____ Given information

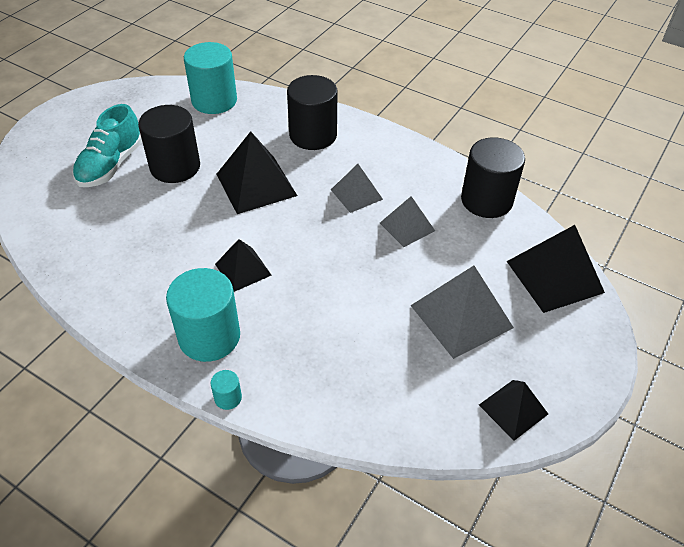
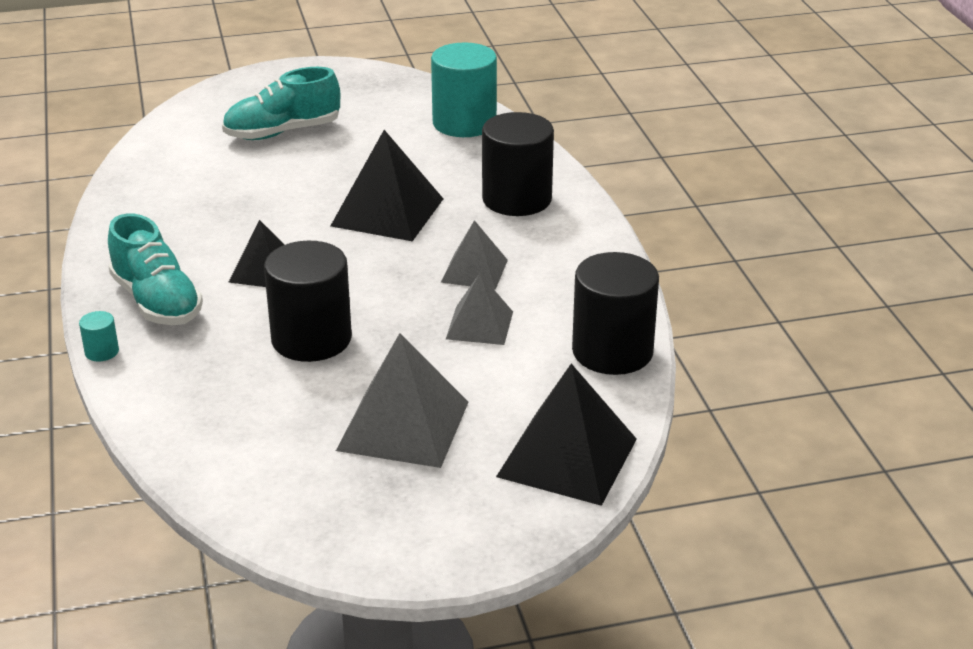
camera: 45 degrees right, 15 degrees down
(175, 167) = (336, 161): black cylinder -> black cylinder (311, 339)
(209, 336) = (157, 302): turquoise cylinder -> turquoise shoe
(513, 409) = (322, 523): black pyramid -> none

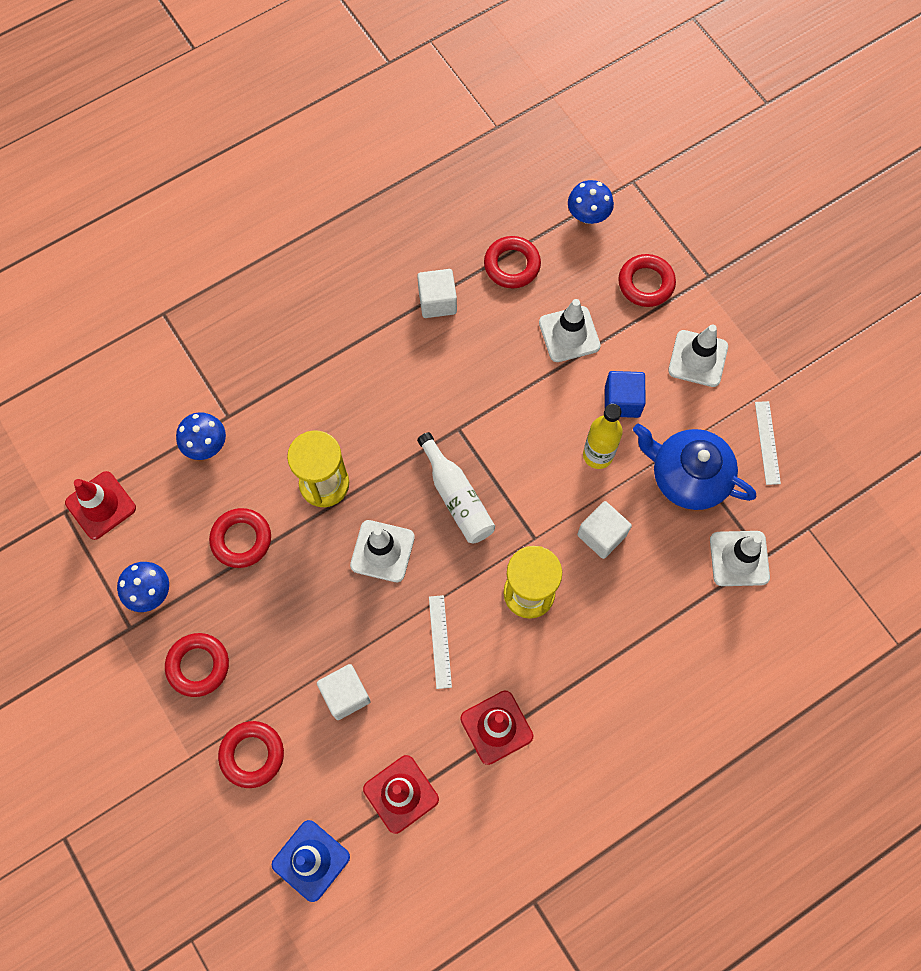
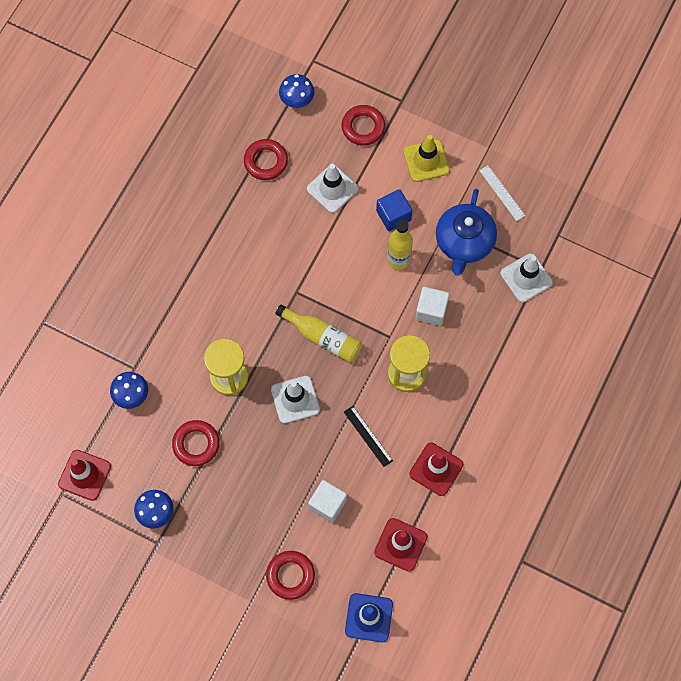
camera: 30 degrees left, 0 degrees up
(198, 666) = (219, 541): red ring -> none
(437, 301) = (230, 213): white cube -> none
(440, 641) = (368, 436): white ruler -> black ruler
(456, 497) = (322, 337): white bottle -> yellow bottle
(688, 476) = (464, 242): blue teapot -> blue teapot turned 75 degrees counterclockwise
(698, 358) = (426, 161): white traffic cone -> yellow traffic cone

________

◆ Assignment
Scan the material for "camera" and copy the lines that hold it.

◆ Exercise response
camera: 45 degrees right, 15 degrees down
camera: 30 degrees left, 0 degrees up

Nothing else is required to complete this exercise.